-- Begin INFORMATION GIVEN --
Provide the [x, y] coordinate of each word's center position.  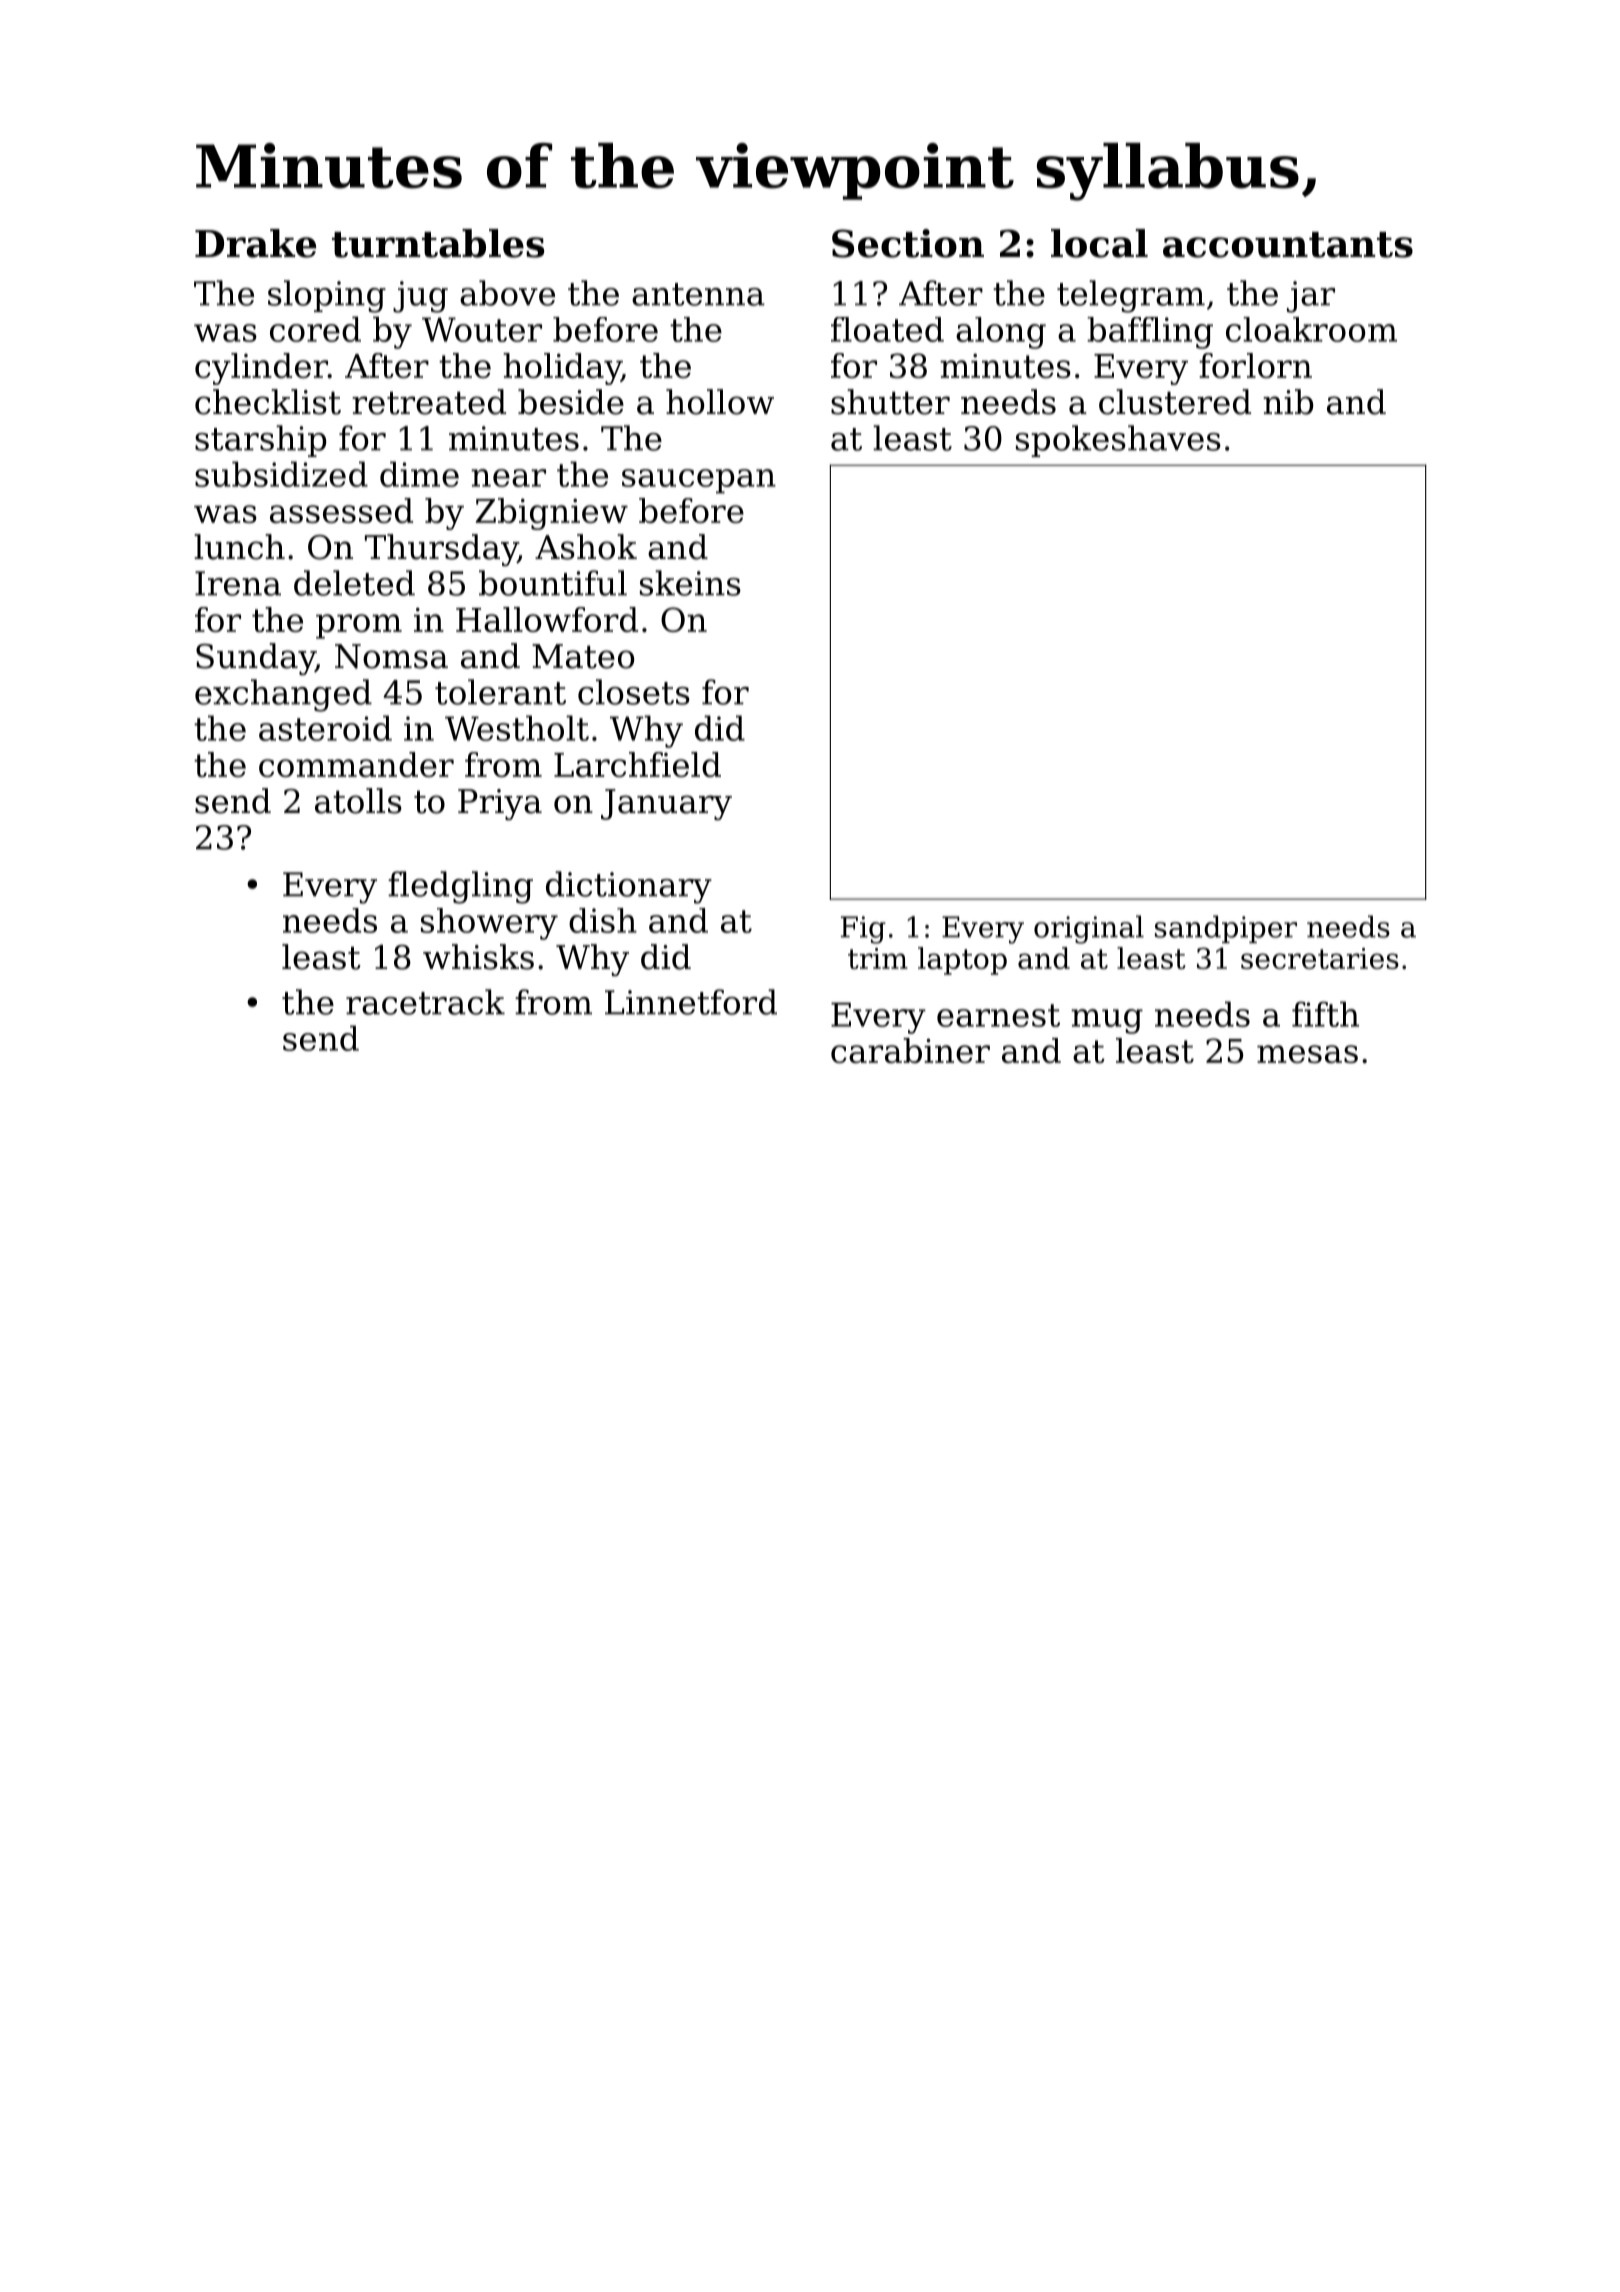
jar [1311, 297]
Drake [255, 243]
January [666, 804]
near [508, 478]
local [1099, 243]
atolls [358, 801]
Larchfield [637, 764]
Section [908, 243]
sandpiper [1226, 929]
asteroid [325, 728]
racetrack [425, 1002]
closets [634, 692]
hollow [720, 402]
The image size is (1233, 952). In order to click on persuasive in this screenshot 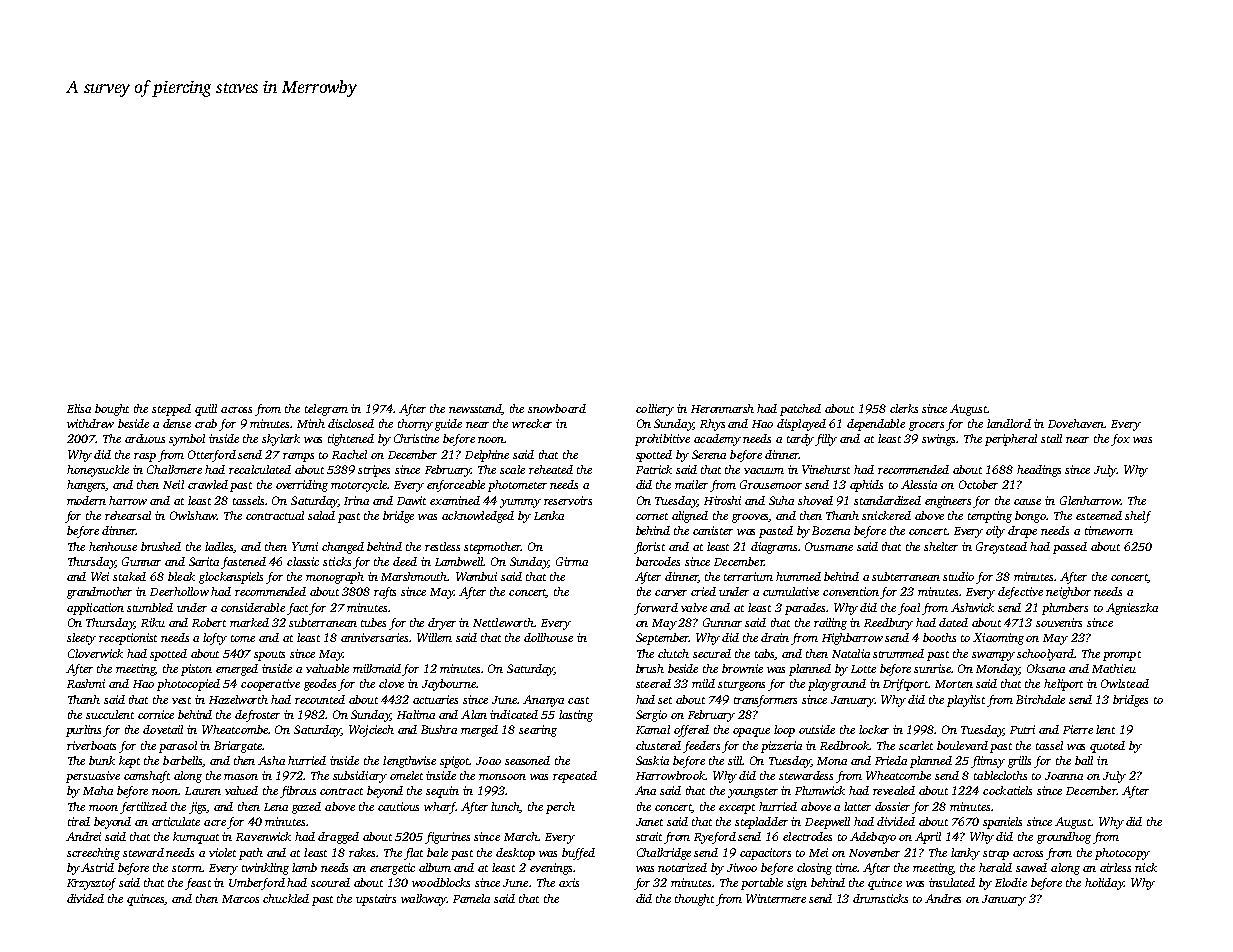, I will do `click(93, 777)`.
-- End INFORMATION GIVEN --
- _WRITTEN REQUEST_: Format everything from the start of the records down to the line containing "hollow [720, 402]" as a JSON list of strings, one string per line and blank lines omitted. Leave the pictures out of the answer.

- _RESULT_:
[
  "Provide the [x, y] coordinate of each word's center position.  ",
  "jar [1311, 297]",
  "Drake [255, 243]",
  "January [666, 804]",
  "near [508, 478]",
  "local [1099, 243]",
  "atolls [358, 801]",
  "Larchfield [637, 764]",
  "Section [908, 243]",
  "sandpiper [1226, 929]",
  "asteroid [325, 728]",
  "racetrack [425, 1002]",
  "closets [634, 692]",
  "hollow [720, 402]"
]